→ Material supplied
+++
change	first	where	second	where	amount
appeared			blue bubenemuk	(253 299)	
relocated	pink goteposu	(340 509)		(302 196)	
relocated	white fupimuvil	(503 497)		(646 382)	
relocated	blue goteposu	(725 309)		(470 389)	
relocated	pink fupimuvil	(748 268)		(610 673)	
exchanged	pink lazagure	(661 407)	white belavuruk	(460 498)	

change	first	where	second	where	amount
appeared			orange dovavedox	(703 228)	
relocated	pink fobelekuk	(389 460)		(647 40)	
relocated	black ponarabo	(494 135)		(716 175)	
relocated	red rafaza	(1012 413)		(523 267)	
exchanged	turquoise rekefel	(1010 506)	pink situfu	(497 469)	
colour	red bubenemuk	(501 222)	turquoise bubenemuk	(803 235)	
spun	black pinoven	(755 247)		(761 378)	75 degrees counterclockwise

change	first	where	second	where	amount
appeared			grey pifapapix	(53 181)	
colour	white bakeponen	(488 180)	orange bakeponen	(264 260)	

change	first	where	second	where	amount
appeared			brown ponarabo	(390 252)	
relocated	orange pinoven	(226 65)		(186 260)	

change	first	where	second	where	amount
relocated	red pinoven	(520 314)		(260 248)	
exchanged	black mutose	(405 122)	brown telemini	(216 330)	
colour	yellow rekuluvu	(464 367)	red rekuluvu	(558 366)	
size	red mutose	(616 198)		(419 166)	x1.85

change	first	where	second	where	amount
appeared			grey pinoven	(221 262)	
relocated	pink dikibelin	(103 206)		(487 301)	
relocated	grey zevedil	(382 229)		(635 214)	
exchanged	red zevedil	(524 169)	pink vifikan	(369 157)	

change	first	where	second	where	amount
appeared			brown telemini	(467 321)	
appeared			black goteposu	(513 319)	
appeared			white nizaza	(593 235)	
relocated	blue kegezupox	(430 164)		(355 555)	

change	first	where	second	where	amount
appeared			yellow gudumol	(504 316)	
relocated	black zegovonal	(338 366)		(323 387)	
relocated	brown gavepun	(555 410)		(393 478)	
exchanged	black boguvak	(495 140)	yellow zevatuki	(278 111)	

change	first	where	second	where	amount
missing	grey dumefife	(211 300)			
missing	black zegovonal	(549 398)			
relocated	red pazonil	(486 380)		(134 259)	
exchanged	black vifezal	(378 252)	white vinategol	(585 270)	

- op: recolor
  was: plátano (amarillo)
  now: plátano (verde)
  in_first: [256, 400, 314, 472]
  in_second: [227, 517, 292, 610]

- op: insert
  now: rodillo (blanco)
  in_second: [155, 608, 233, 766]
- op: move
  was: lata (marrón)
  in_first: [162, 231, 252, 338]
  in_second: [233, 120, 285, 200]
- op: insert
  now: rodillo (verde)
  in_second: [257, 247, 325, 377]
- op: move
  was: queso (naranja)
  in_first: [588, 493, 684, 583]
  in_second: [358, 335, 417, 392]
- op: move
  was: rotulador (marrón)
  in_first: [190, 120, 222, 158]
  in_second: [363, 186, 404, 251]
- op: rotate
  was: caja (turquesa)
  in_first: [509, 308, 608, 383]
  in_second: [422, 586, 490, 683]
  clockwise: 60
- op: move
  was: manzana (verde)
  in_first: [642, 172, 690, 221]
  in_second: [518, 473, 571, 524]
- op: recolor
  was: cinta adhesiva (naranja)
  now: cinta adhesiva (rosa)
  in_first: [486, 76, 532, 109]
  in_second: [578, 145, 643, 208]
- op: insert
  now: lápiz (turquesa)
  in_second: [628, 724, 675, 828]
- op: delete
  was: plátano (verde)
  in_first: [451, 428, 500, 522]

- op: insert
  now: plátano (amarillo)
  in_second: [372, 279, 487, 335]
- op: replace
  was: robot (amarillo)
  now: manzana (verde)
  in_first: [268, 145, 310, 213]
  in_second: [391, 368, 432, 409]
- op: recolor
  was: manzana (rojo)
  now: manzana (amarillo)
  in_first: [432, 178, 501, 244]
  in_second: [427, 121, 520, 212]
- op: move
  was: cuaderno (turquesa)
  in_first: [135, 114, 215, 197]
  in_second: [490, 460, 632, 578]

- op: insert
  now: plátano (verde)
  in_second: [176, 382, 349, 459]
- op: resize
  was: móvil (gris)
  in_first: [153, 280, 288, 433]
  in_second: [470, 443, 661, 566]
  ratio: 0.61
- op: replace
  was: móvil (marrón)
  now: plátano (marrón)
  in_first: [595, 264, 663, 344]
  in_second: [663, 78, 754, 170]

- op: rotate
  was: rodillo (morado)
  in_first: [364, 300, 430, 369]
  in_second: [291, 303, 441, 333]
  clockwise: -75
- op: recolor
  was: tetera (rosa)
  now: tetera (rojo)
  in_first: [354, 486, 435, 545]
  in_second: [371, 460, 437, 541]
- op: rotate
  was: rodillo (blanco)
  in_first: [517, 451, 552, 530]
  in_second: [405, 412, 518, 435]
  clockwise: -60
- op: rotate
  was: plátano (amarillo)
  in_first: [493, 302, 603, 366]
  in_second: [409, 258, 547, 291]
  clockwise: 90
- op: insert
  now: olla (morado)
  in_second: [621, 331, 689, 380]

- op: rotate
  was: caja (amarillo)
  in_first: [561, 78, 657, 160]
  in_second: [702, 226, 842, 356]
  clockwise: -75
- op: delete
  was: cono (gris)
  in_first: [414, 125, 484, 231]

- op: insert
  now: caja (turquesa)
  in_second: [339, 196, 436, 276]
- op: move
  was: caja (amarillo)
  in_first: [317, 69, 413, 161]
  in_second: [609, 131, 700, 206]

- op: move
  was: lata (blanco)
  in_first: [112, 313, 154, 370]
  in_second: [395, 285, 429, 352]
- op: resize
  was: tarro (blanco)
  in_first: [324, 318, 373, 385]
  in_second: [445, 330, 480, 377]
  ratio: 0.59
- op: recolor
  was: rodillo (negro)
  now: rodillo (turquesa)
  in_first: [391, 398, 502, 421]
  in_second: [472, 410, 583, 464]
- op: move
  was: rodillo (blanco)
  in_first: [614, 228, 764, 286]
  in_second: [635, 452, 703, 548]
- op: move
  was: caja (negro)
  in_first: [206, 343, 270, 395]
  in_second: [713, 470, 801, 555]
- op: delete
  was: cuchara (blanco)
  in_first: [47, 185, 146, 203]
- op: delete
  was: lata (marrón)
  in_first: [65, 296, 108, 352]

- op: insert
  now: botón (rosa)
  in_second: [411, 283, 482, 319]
+++
→ What you will do
So that the data stays intact, repeat all of it exactly.

→ Exercise solution
change	first	where	second	where	amount
appeared			blue bubenemuk	(253 299)	
relocated	pink goteposu	(340 509)		(302 196)	
relocated	white fupimuvil	(503 497)		(646 382)	
relocated	blue goteposu	(725 309)		(470 389)	
relocated	pink fupimuvil	(748 268)		(610 673)	
exchanged	pink lazagure	(661 407)	white belavuruk	(460 498)	

change	first	where	second	where	amount
appeared			orange dovavedox	(703 228)	
relocated	pink fobelekuk	(389 460)		(647 40)	
relocated	black ponarabo	(494 135)		(716 175)	
relocated	red rafaza	(1012 413)		(523 267)	
exchanged	turquoise rekefel	(1010 506)	pink situfu	(497 469)	
colour	red bubenemuk	(501 222)	turquoise bubenemuk	(803 235)	
spun	black pinoven	(755 247)		(761 378)	75 degrees counterclockwise

change	first	where	second	where	amount
appeared			grey pifapapix	(53 181)	
colour	white bakeponen	(488 180)	orange bakeponen	(264 260)	

change	first	where	second	where	amount
appeared			brown ponarabo	(390 252)	
relocated	orange pinoven	(226 65)		(186 260)	

change	first	where	second	where	amount
relocated	red pinoven	(520 314)		(260 248)	
exchanged	black mutose	(405 122)	brown telemini	(216 330)	
colour	yellow rekuluvu	(464 367)	red rekuluvu	(558 366)	
size	red mutose	(616 198)		(419 166)	x1.85

change	first	where	second	where	amount
appeared			grey pinoven	(221 262)	
relocated	pink dikibelin	(103 206)		(487 301)	
relocated	grey zevedil	(382 229)		(635 214)	
exchanged	red zevedil	(524 169)	pink vifikan	(369 157)	

change	first	where	second	where	amount
appeared			brown telemini	(467 321)	
appeared			black goteposu	(513 319)	
appeared			white nizaza	(593 235)	
relocated	blue kegezupox	(430 164)		(355 555)	

change	first	where	second	where	amount
appeared			yellow gudumol	(504 316)	
relocated	black zegovonal	(338 366)		(323 387)	
relocated	brown gavepun	(555 410)		(393 478)	
exchanged	black boguvak	(495 140)	yellow zevatuki	(278 111)	

change	first	where	second	where	amount
missing	grey dumefife	(211 300)			
missing	black zegovonal	(549 398)			
relocated	red pazonil	(486 380)		(134 259)	
exchanged	black vifezal	(378 252)	white vinategol	(585 270)	

- op: recolor
  was: plátano (amarillo)
  now: plátano (verde)
  in_first: [256, 400, 314, 472]
  in_second: [227, 517, 292, 610]

- op: insert
  now: rodillo (blanco)
  in_second: [155, 608, 233, 766]
- op: move
  was: lata (marrón)
  in_first: [162, 231, 252, 338]
  in_second: [233, 120, 285, 200]
- op: insert
  now: rodillo (verde)
  in_second: [257, 247, 325, 377]
- op: move
  was: queso (naranja)
  in_first: [588, 493, 684, 583]
  in_second: [358, 335, 417, 392]
- op: move
  was: rotulador (marrón)
  in_first: [190, 120, 222, 158]
  in_second: [363, 186, 404, 251]
- op: rotate
  was: caja (turquesa)
  in_first: [509, 308, 608, 383]
  in_second: [422, 586, 490, 683]
  clockwise: 60
- op: move
  was: manzana (verde)
  in_first: [642, 172, 690, 221]
  in_second: [518, 473, 571, 524]
- op: recolor
  was: cinta adhesiva (naranja)
  now: cinta adhesiva (rosa)
  in_first: [486, 76, 532, 109]
  in_second: [578, 145, 643, 208]
- op: insert
  now: lápiz (turquesa)
  in_second: [628, 724, 675, 828]
- op: delete
  was: plátano (verde)
  in_first: [451, 428, 500, 522]

- op: insert
  now: plátano (amarillo)
  in_second: [372, 279, 487, 335]
- op: replace
  was: robot (amarillo)
  now: manzana (verde)
  in_first: [268, 145, 310, 213]
  in_second: [391, 368, 432, 409]
- op: recolor
  was: manzana (rojo)
  now: manzana (amarillo)
  in_first: [432, 178, 501, 244]
  in_second: [427, 121, 520, 212]
- op: move
  was: cuaderno (turquesa)
  in_first: [135, 114, 215, 197]
  in_second: [490, 460, 632, 578]

- op: insert
  now: plátano (verde)
  in_second: [176, 382, 349, 459]
- op: resize
  was: móvil (gris)
  in_first: [153, 280, 288, 433]
  in_second: [470, 443, 661, 566]
  ratio: 0.61
- op: replace
  was: móvil (marrón)
  now: plátano (marrón)
  in_first: [595, 264, 663, 344]
  in_second: [663, 78, 754, 170]

- op: rotate
  was: rodillo (morado)
  in_first: [364, 300, 430, 369]
  in_second: [291, 303, 441, 333]
  clockwise: -75
- op: recolor
  was: tetera (rosa)
  now: tetera (rojo)
  in_first: [354, 486, 435, 545]
  in_second: [371, 460, 437, 541]
- op: rotate
  was: rodillo (blanco)
  in_first: [517, 451, 552, 530]
  in_second: [405, 412, 518, 435]
  clockwise: -60
- op: rotate
  was: plátano (amarillo)
  in_first: [493, 302, 603, 366]
  in_second: [409, 258, 547, 291]
  clockwise: 90
- op: insert
  now: olla (morado)
  in_second: [621, 331, 689, 380]

- op: rotate
  was: caja (amarillo)
  in_first: [561, 78, 657, 160]
  in_second: [702, 226, 842, 356]
  clockwise: -75
- op: delete
  was: cono (gris)
  in_first: [414, 125, 484, 231]

- op: insert
  now: caja (turquesa)
  in_second: [339, 196, 436, 276]
- op: move
  was: caja (amarillo)
  in_first: [317, 69, 413, 161]
  in_second: [609, 131, 700, 206]

- op: move
  was: lata (blanco)
  in_first: [112, 313, 154, 370]
  in_second: [395, 285, 429, 352]
- op: resize
  was: tarro (blanco)
  in_first: [324, 318, 373, 385]
  in_second: [445, 330, 480, 377]
  ratio: 0.59
- op: recolor
  was: rodillo (negro)
  now: rodillo (turquesa)
  in_first: [391, 398, 502, 421]
  in_second: [472, 410, 583, 464]
- op: move
  was: rodillo (blanco)
  in_first: [614, 228, 764, 286]
  in_second: [635, 452, 703, 548]
- op: move
  was: caja (negro)
  in_first: [206, 343, 270, 395]
  in_second: [713, 470, 801, 555]
- op: delete
  was: cuchara (blanco)
  in_first: [47, 185, 146, 203]
- op: delete
  was: lata (marrón)
  in_first: [65, 296, 108, 352]

- op: insert
  now: botón (rosa)
  in_second: [411, 283, 482, 319]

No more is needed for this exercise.